[Coordinate-based object records]

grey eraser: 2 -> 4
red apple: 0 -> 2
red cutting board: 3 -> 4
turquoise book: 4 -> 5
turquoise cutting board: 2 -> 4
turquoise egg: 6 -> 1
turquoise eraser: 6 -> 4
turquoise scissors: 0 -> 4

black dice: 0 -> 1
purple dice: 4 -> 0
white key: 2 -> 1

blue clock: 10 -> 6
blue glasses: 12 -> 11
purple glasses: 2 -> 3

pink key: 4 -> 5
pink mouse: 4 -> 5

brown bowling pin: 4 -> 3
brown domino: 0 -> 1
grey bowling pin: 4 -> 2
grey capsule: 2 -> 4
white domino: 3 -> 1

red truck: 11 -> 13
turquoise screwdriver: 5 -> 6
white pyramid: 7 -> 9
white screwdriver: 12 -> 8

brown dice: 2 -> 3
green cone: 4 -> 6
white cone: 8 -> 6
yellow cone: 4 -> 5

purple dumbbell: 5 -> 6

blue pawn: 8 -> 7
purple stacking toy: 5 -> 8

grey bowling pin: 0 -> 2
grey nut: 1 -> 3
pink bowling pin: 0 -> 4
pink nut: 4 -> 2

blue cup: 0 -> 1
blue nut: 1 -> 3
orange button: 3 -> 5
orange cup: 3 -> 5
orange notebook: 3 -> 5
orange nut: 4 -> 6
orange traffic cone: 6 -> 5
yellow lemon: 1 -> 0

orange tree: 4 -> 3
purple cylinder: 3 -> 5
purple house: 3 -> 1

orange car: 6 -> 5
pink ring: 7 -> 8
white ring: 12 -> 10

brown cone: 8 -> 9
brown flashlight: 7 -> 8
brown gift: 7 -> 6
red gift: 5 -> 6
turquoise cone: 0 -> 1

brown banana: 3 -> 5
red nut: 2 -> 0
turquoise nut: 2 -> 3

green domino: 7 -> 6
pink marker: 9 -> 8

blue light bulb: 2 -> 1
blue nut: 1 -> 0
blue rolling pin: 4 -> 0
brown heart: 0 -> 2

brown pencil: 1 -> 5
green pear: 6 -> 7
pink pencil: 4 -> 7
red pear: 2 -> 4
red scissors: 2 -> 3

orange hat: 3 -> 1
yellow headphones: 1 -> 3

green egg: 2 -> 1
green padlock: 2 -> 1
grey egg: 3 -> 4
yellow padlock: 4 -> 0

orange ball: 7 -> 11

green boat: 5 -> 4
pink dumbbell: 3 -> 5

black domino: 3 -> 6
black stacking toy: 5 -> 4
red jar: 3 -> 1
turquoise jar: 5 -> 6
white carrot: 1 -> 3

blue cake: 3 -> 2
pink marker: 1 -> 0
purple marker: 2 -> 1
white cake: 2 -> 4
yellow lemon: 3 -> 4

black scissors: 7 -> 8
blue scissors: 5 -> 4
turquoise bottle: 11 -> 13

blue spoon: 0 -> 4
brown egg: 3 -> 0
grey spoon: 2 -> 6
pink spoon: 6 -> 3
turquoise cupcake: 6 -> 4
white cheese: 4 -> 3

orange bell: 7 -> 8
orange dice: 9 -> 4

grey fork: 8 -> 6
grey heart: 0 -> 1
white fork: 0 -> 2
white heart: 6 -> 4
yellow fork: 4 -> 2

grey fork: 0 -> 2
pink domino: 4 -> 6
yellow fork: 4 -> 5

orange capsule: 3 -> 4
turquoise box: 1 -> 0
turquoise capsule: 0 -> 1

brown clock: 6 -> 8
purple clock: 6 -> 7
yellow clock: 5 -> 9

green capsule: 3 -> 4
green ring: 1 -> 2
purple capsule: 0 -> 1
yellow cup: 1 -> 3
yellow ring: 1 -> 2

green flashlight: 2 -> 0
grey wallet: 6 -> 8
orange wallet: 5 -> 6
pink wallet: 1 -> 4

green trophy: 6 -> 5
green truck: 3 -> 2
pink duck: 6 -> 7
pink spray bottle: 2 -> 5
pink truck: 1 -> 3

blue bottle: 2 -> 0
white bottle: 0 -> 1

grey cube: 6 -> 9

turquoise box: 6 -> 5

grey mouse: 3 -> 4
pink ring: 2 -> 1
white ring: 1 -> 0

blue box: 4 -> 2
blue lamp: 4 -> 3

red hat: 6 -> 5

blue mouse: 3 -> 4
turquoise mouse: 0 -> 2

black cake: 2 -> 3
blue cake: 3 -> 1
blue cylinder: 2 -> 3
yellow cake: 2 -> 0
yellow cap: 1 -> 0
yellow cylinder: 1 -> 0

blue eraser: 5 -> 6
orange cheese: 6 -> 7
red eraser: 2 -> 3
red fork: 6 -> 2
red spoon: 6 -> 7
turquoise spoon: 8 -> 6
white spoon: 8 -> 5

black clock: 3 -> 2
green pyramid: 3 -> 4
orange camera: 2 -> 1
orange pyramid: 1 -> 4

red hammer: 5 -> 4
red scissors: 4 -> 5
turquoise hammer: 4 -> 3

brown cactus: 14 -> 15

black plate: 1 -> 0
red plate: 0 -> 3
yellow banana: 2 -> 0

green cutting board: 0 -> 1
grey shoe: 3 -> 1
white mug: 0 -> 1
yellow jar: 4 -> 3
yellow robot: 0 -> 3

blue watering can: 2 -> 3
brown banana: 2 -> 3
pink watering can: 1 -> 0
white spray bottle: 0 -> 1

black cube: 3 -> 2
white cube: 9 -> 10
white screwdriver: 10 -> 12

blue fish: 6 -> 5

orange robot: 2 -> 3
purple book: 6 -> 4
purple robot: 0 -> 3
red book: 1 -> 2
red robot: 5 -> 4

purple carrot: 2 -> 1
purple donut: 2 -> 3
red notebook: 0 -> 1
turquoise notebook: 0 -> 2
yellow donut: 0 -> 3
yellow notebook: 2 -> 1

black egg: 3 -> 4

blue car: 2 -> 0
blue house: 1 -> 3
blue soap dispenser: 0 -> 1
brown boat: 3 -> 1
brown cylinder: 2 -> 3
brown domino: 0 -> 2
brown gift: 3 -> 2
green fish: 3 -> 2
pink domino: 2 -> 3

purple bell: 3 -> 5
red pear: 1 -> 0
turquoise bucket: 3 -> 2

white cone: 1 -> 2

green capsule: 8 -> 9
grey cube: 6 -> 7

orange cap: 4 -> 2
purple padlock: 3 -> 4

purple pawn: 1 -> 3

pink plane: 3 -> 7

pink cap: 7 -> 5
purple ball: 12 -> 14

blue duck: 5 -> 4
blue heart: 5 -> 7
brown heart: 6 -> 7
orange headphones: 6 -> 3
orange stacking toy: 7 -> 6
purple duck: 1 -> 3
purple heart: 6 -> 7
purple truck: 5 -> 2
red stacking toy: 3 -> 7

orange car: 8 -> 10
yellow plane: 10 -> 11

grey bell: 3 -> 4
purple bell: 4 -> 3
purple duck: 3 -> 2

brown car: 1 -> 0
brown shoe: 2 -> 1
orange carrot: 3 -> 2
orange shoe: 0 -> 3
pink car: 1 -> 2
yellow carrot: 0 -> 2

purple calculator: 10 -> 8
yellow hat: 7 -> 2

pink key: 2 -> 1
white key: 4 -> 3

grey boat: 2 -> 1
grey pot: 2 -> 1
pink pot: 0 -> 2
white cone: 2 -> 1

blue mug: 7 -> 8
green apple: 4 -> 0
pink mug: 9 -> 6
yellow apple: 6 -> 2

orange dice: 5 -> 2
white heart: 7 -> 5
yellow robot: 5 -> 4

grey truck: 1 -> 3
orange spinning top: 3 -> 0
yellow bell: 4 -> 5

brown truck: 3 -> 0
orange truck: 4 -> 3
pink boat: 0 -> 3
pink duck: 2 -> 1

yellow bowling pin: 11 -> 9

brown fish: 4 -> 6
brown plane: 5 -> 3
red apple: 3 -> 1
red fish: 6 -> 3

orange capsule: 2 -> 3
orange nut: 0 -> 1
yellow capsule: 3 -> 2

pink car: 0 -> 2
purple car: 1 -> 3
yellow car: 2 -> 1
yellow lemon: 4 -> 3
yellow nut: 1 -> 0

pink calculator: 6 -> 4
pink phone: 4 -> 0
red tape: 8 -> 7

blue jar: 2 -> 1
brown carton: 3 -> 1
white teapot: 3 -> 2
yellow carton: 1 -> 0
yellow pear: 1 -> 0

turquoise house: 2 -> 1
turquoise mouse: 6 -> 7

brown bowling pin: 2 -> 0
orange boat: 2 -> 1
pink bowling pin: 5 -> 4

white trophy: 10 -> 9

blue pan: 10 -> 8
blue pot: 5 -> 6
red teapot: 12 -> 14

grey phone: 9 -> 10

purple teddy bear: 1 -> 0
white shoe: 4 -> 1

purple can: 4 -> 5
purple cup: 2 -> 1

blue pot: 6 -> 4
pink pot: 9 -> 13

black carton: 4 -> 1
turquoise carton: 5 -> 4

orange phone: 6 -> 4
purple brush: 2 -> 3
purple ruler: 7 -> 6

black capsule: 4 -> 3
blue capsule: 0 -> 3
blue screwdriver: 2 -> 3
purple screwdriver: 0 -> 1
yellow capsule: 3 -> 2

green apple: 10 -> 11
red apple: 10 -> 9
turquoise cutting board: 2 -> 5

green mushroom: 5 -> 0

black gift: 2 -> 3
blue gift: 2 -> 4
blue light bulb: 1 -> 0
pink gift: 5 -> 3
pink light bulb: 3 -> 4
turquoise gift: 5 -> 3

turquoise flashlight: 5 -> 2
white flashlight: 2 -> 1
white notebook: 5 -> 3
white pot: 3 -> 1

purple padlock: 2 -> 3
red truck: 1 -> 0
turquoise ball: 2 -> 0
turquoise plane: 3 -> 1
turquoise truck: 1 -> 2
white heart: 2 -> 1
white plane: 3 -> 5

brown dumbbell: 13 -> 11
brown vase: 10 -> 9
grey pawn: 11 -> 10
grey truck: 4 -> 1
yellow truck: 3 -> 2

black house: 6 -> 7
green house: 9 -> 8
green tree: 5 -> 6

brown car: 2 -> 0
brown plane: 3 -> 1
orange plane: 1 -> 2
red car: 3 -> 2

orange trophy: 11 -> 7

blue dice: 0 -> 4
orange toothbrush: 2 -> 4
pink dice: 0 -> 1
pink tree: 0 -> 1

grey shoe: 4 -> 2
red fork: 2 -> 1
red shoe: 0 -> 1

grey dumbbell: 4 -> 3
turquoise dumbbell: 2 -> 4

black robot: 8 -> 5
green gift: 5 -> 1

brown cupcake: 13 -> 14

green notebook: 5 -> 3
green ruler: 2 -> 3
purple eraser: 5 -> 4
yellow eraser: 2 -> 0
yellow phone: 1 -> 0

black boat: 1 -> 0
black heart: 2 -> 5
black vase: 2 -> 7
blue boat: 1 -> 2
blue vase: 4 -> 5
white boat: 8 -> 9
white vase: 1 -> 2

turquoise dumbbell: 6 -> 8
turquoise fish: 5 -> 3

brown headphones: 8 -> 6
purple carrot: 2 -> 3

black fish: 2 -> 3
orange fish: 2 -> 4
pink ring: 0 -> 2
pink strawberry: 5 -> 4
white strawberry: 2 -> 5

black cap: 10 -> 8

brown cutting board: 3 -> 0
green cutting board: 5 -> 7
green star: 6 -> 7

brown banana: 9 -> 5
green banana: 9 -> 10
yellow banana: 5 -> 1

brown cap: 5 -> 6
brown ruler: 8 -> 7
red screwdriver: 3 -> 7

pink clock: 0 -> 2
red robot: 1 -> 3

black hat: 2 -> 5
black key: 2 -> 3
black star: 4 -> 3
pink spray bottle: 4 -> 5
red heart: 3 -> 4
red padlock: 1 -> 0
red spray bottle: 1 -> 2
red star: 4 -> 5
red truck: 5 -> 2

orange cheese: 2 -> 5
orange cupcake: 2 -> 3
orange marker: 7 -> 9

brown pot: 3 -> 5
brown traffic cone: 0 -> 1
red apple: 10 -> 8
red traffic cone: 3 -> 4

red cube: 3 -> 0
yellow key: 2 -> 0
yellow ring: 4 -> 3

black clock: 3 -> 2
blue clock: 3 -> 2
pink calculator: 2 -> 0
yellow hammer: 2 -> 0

To do ->
Print the line that contains "green banana: 9 -> 10", then every later line of the entries above up to and including the last, all exactly as written.

Answer to this task ->
green banana: 9 -> 10
yellow banana: 5 -> 1

brown cap: 5 -> 6
brown ruler: 8 -> 7
red screwdriver: 3 -> 7

pink clock: 0 -> 2
red robot: 1 -> 3

black hat: 2 -> 5
black key: 2 -> 3
black star: 4 -> 3
pink spray bottle: 4 -> 5
red heart: 3 -> 4
red padlock: 1 -> 0
red spray bottle: 1 -> 2
red star: 4 -> 5
red truck: 5 -> 2

orange cheese: 2 -> 5
orange cupcake: 2 -> 3
orange marker: 7 -> 9

brown pot: 3 -> 5
brown traffic cone: 0 -> 1
red apple: 10 -> 8
red traffic cone: 3 -> 4

red cube: 3 -> 0
yellow key: 2 -> 0
yellow ring: 4 -> 3

black clock: 3 -> 2
blue clock: 3 -> 2
pink calculator: 2 -> 0
yellow hammer: 2 -> 0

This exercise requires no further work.